:: REQUIRED ACTION ::
What you write should be the line containing "(472, 227) = (609, 263): green" followed by every line after it to the end of the listing, exactly as given, and nothing more.

:: DATA SHOWN ::
-------------------------

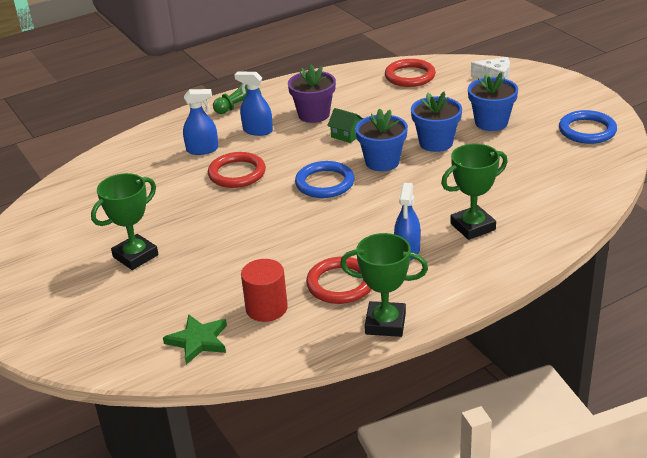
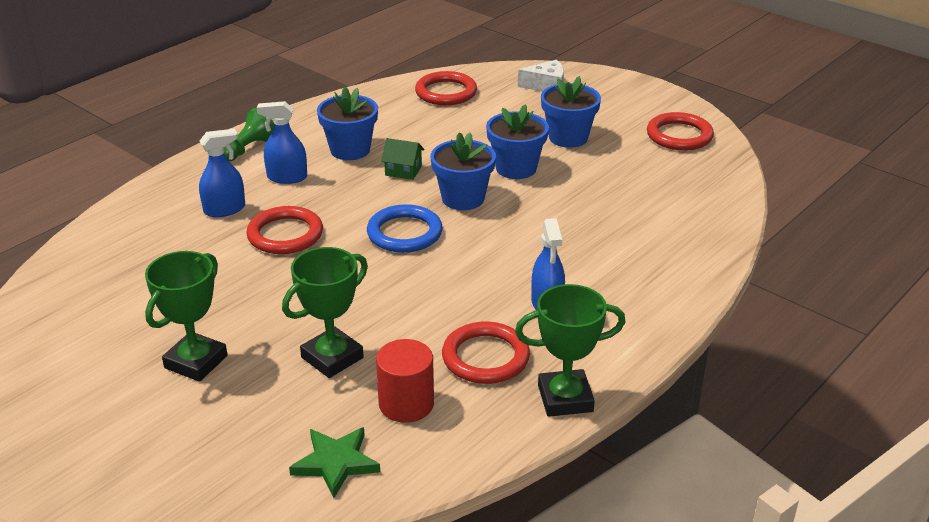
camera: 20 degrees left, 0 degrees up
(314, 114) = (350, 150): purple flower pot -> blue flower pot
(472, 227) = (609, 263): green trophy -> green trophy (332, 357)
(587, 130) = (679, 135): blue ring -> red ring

-------------------------

:: RESULT ::
(472, 227) = (609, 263): green trophy -> green trophy (332, 357)
(587, 130) = (679, 135): blue ring -> red ring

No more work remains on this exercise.